Copy out every line of the material below without changing anything.

++++ Data shown ++++

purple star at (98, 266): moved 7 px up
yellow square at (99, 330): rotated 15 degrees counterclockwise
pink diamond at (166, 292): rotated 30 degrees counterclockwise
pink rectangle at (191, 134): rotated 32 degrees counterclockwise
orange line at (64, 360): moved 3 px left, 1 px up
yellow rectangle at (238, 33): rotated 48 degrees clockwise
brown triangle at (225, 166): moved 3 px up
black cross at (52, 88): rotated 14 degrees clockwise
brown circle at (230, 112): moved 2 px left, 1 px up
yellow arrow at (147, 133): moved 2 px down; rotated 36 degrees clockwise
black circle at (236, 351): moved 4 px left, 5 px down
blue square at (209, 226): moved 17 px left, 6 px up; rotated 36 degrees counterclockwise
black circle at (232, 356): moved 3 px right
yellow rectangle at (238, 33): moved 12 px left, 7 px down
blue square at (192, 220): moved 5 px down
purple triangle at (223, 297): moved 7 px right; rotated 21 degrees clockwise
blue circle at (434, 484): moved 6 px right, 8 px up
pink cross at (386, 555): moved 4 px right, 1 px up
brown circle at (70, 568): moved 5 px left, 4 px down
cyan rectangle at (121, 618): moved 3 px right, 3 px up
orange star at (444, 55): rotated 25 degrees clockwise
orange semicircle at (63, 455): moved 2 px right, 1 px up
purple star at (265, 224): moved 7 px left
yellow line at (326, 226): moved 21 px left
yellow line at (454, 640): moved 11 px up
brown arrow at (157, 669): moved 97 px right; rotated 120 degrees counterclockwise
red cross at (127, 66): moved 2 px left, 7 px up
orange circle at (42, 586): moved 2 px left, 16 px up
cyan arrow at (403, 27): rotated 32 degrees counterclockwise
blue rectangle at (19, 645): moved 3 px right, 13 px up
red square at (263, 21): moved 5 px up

++++

◆ **Correct result**:
purple star at (98, 266): moved 7 px up
yellow square at (99, 330): rotated 15 degrees counterclockwise
pink diamond at (166, 292): rotated 30 degrees counterclockwise
pink rectangle at (191, 134): rotated 32 degrees counterclockwise
orange line at (64, 360): moved 3 px left, 1 px up
yellow rectangle at (238, 33): rotated 48 degrees clockwise
brown triangle at (225, 166): moved 3 px up
black cross at (52, 88): rotated 14 degrees clockwise
brown circle at (230, 112): moved 2 px left, 1 px up
yellow arrow at (147, 133): moved 2 px down; rotated 36 degrees clockwise
black circle at (236, 351): moved 4 px left, 5 px down
blue square at (209, 226): moved 17 px left, 6 px up; rotated 36 degrees counterclockwise
black circle at (232, 356): moved 3 px right
yellow rectangle at (238, 33): moved 12 px left, 7 px down
blue square at (192, 220): moved 5 px down
purple triangle at (223, 297): moved 7 px right; rotated 21 degrees clockwise
blue circle at (434, 484): moved 6 px right, 8 px up
pink cross at (386, 555): moved 4 px right, 1 px up
brown circle at (70, 568): moved 5 px left, 4 px down
cyan rectangle at (121, 618): moved 3 px right, 3 px up
orange star at (444, 55): rotated 25 degrees clockwise
orange semicircle at (63, 455): moved 2 px right, 1 px up
purple star at (265, 224): moved 7 px left
yellow line at (326, 226): moved 21 px left
yellow line at (454, 640): moved 11 px up
brown arrow at (157, 669): moved 97 px right; rotated 120 degrees counterclockwise
red cross at (127, 66): moved 2 px left, 7 px up
orange circle at (42, 586): moved 2 px left, 16 px up
cyan arrow at (403, 27): rotated 32 degrees counterclockwise
blue rectangle at (19, 645): moved 3 px right, 13 px up
red square at (263, 21): moved 5 px up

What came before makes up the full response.